▶ Activity
Without including any pictures, please copy every entry below exactly.

▶ Extracted records
'''

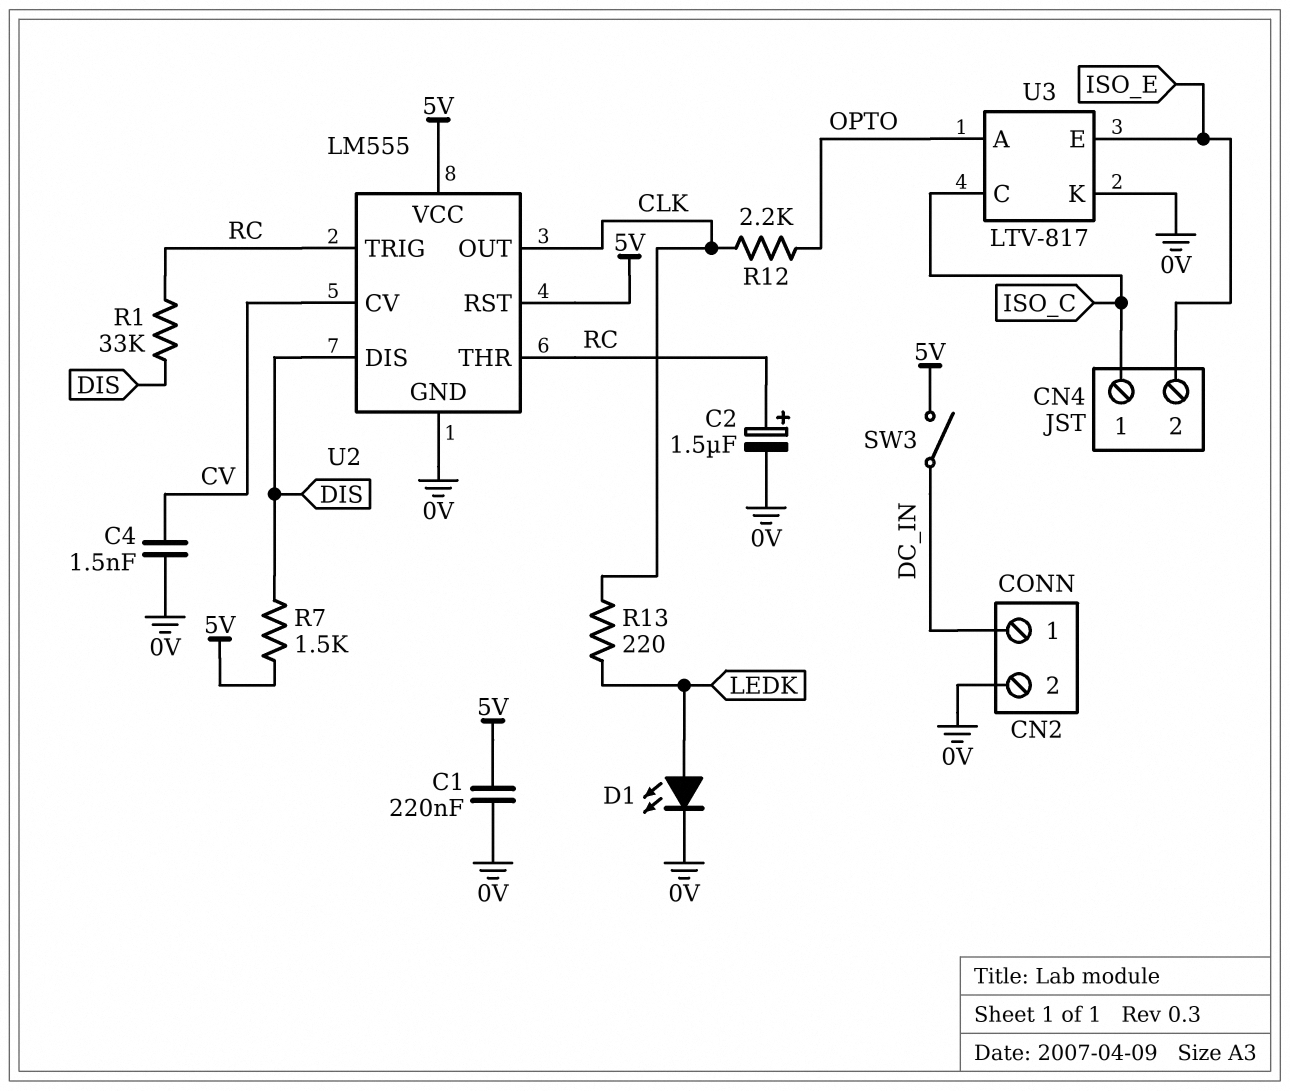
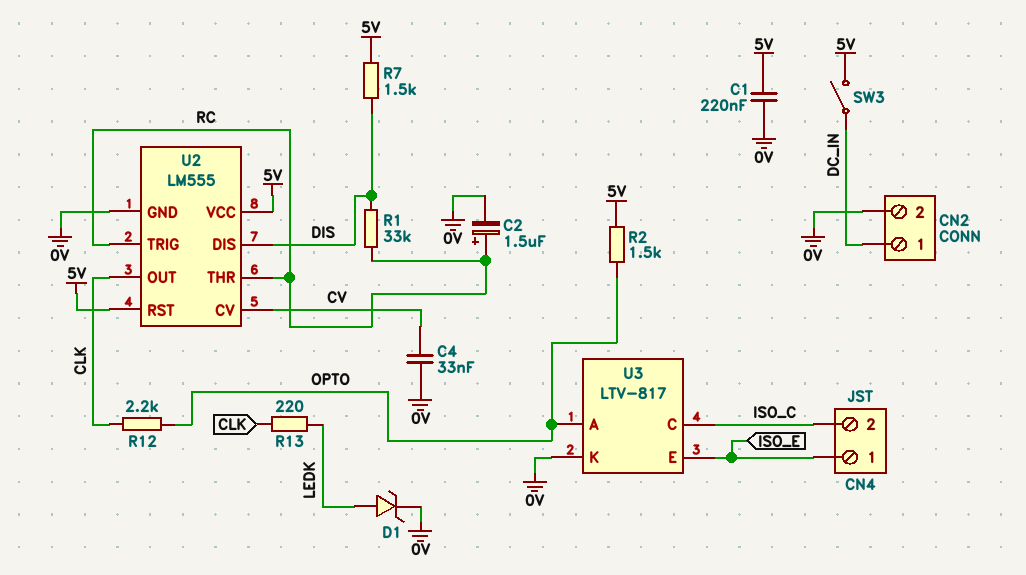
C4: 1.5nF (0V, CV) -> 33nF (0V, CV)
CN4 pin 1: ISO_C -> ISO_E
CN4 pin 2: ISO_E -> ISO_C
D1: LED (A LEDK, K 0V) -> zener (A LEDK, K 0V)
R2: none -> 1.5k (5V, OPTO)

'''

▶ Solution to this problem
C4: 1.5nF (0V, CV) -> 33nF (0V, CV)
CN4 pin 1: ISO_C -> ISO_E
CN4 pin 2: ISO_E -> ISO_C
D1: LED (A LEDK, K 0V) -> zener (A LEDK, K 0V)
R2: none -> 1.5k (5V, OPTO)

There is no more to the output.